** start of GIVEN RECORDS **

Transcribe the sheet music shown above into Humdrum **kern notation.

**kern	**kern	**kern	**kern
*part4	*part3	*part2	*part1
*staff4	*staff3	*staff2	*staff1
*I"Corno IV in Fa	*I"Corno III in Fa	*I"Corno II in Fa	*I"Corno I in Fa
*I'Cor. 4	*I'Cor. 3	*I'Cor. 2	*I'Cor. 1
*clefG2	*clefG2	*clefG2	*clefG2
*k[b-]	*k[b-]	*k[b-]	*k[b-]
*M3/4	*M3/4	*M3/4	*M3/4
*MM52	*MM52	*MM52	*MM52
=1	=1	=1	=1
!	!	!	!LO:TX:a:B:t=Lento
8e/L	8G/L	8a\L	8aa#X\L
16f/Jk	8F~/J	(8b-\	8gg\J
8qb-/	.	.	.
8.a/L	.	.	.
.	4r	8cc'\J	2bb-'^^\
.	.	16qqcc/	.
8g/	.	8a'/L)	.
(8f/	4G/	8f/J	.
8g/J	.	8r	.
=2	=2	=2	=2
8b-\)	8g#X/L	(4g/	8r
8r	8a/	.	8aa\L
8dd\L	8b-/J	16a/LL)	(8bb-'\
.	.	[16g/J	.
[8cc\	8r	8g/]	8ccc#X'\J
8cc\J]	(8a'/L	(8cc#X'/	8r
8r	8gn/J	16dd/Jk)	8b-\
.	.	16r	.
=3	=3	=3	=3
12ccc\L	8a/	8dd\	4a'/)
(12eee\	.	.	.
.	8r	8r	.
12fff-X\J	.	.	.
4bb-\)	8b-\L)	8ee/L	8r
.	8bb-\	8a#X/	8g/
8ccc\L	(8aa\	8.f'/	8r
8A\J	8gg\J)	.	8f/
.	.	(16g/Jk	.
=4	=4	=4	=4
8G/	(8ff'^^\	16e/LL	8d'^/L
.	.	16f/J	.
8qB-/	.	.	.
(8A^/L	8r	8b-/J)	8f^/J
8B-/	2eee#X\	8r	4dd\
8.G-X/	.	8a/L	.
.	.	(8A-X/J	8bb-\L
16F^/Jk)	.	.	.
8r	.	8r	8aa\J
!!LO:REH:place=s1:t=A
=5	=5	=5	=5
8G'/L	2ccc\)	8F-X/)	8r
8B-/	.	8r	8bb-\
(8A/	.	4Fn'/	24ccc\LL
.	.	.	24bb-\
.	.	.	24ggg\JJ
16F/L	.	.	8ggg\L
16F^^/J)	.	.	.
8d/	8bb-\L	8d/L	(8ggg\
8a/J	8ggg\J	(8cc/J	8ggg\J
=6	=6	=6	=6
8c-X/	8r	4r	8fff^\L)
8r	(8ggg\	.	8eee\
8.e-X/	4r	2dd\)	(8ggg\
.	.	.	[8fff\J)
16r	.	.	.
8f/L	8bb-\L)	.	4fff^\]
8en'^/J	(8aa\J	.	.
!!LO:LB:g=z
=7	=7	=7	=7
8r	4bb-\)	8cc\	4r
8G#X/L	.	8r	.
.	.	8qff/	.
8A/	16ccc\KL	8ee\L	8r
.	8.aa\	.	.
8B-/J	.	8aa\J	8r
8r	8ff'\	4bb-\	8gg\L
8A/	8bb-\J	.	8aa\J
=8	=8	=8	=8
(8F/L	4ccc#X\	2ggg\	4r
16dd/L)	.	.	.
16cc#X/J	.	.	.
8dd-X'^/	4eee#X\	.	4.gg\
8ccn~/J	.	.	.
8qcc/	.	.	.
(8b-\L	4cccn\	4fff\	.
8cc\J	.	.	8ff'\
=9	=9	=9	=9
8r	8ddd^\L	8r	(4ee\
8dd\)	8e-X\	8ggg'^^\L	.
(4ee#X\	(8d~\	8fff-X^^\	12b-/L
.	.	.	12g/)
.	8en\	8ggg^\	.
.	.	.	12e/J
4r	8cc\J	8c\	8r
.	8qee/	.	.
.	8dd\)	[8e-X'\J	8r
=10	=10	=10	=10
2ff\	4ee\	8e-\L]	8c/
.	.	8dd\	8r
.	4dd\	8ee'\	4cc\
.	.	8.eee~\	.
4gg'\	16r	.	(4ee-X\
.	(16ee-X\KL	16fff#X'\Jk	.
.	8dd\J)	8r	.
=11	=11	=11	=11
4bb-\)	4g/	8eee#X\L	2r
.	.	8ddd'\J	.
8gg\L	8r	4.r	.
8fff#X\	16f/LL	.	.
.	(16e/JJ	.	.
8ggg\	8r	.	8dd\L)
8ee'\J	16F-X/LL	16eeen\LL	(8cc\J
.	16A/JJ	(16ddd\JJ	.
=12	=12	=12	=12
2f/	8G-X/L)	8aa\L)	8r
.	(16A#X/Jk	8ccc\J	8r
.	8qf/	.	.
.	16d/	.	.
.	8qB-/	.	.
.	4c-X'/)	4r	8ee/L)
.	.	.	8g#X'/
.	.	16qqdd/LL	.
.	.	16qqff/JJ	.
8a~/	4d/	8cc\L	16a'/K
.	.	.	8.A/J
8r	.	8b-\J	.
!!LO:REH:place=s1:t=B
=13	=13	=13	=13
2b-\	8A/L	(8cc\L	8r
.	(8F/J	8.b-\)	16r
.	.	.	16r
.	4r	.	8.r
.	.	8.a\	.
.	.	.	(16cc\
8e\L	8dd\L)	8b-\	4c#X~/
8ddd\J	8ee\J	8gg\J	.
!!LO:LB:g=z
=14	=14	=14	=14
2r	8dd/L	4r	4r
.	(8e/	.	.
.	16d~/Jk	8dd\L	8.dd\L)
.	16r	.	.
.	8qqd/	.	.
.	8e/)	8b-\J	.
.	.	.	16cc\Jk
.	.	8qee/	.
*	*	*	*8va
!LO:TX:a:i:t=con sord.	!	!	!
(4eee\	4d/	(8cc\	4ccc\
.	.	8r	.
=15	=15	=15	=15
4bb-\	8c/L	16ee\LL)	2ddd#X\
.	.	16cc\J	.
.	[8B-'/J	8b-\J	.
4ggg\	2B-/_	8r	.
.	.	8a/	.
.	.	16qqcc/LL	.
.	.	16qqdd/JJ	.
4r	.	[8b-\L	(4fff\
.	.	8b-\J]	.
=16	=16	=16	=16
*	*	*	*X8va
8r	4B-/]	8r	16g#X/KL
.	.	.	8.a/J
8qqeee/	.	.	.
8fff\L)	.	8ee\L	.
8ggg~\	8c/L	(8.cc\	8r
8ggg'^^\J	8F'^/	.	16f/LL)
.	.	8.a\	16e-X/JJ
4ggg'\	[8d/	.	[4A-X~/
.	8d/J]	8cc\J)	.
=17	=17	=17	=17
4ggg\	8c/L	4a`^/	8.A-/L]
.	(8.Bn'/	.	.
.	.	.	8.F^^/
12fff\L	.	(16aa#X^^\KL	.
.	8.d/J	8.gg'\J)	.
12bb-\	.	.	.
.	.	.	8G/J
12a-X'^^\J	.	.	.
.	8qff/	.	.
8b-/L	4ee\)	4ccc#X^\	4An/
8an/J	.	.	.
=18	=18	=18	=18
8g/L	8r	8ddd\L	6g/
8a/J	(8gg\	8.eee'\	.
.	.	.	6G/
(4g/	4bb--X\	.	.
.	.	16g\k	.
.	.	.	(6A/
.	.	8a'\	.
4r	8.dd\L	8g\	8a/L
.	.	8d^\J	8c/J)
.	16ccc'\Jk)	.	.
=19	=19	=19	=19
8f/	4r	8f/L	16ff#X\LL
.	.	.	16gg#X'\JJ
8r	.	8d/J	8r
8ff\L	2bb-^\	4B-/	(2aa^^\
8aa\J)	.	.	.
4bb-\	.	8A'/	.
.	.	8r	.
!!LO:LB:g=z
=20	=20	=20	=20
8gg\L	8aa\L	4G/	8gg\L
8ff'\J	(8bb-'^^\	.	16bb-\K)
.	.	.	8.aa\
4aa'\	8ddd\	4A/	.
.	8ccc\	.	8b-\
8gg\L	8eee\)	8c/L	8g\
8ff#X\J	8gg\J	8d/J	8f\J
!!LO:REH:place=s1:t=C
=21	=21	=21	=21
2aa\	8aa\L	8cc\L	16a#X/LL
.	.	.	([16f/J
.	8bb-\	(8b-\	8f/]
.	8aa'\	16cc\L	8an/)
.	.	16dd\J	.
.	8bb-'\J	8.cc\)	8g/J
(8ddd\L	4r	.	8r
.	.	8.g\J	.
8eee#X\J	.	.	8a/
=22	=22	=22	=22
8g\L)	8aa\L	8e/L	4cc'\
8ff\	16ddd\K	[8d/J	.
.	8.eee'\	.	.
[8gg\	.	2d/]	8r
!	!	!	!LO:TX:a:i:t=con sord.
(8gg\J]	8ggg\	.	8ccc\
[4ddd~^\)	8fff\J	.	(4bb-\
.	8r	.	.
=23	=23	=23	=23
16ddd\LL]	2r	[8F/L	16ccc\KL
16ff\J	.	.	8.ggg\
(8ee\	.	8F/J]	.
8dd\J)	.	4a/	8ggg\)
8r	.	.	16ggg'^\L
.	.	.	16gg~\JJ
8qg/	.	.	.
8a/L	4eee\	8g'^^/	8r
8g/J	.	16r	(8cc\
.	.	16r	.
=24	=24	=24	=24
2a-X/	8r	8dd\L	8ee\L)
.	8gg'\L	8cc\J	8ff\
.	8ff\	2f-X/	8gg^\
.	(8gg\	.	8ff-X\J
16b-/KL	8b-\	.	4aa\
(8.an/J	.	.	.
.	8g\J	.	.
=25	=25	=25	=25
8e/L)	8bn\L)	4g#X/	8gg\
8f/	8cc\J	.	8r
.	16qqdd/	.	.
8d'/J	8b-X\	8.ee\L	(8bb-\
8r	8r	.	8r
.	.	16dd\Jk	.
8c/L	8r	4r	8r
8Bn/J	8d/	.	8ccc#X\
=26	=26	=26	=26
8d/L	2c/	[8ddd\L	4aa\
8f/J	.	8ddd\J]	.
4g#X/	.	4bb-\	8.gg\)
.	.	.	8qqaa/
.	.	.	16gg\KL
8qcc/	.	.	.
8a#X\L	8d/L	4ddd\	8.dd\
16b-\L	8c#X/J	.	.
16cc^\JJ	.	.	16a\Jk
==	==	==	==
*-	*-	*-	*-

** end of GIVEN RECORDS **

### EXERCISE GOAL
Please tally the lines in the data above that contain the string "kern" and give only the number.

### RESPONSE
2